### [WORK TO COMPLETE]
Output the full listing below exactly as it reads, and skip anything that is a picture.

### [INFORMATION SHOWN]
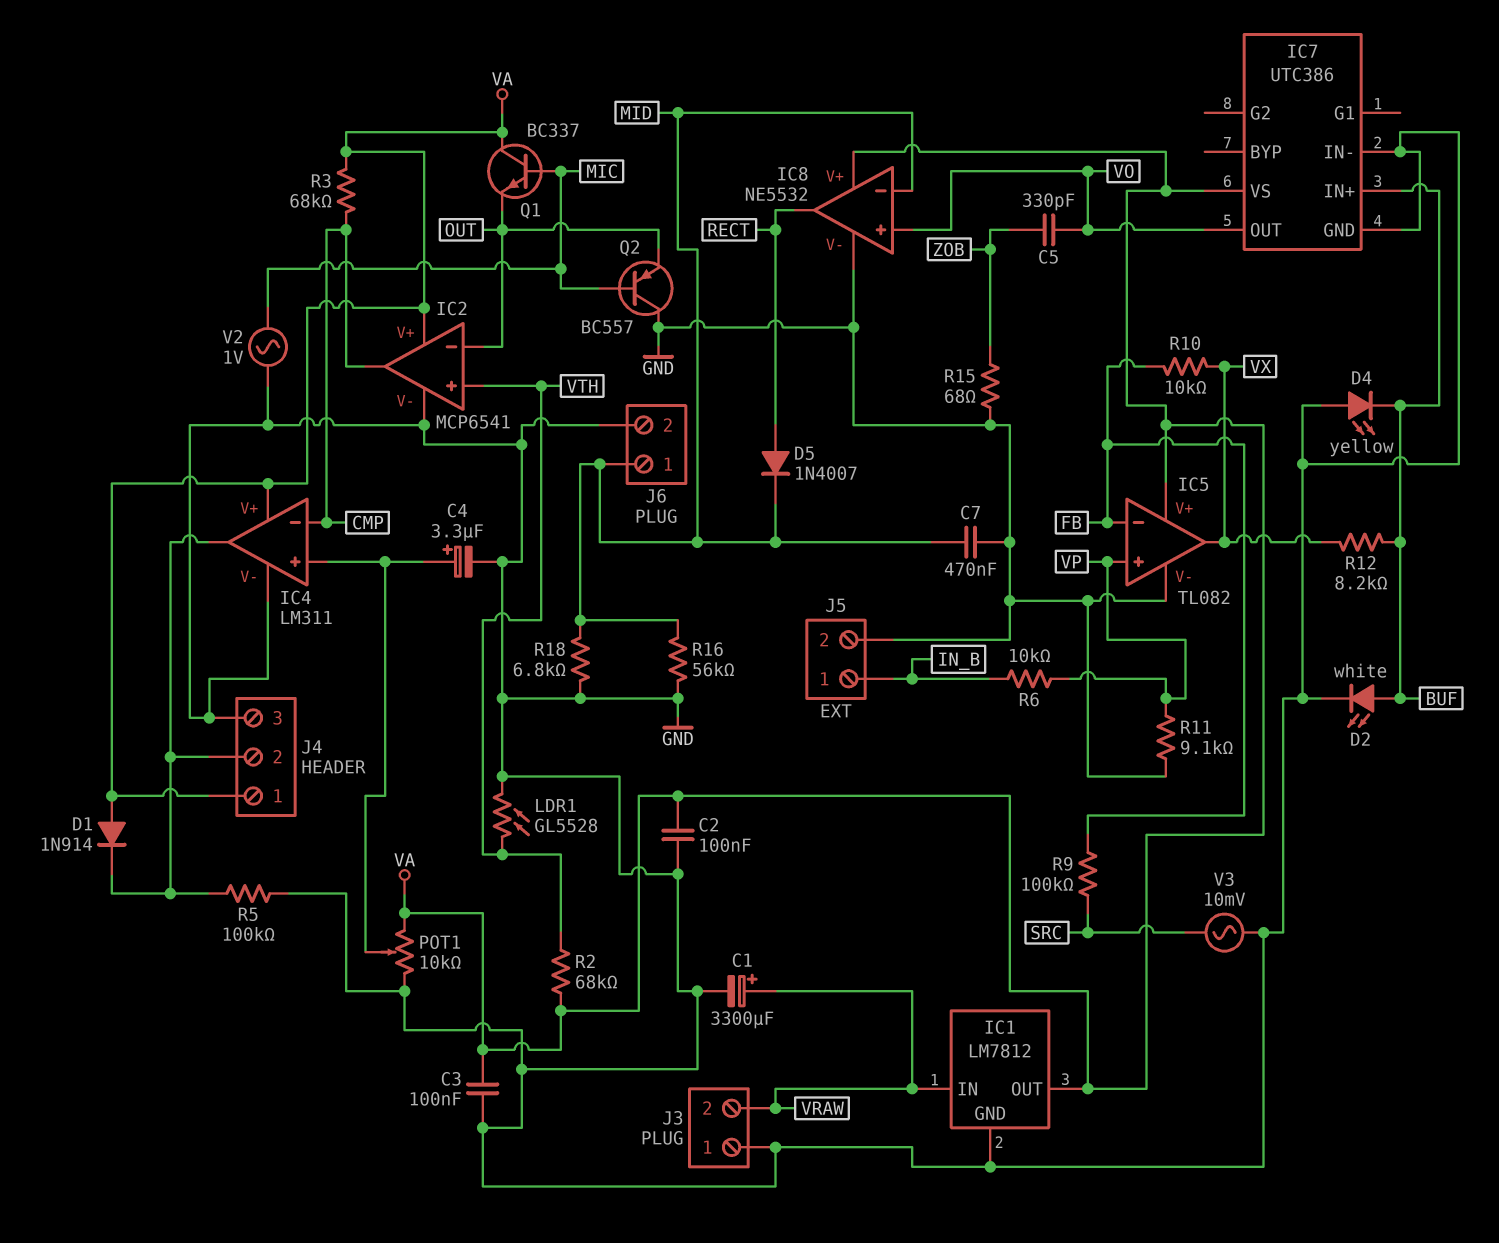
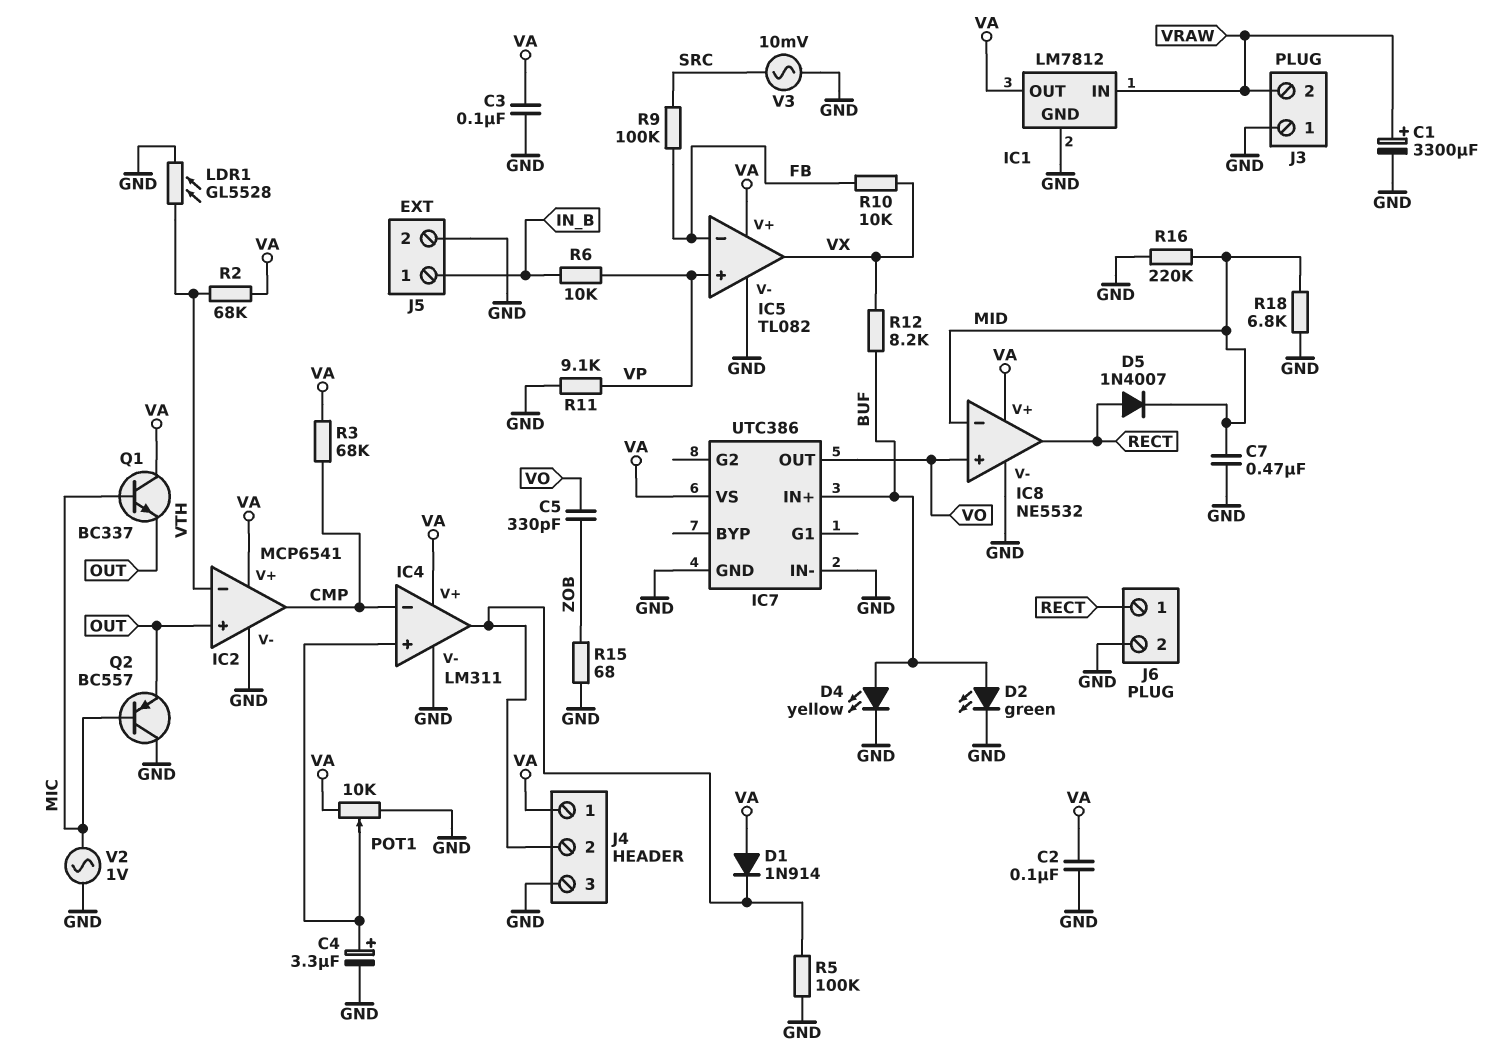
D2: LED white (A BUF, K GND) -> LED green (A BUF, K GND)
D4: LED yellow (A GND, K BUF) -> LED yellow (A BUF, K GND)
IC2 pin in+: VTH -> OUT
IC2 pin in-: OUT -> VTH
J6 pin 1: MID -> RECT
R16: 56k (GND, MID) -> 220k (GND, MID)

### [EXERCISE SOLUTION]
D2: LED white (A BUF, K GND) -> LED green (A BUF, K GND)
D4: LED yellow (A GND, K BUF) -> LED yellow (A BUF, K GND)
IC2 pin in+: VTH -> OUT
IC2 pin in-: OUT -> VTH
J6 pin 1: MID -> RECT
R16: 56k (GND, MID) -> 220k (GND, MID)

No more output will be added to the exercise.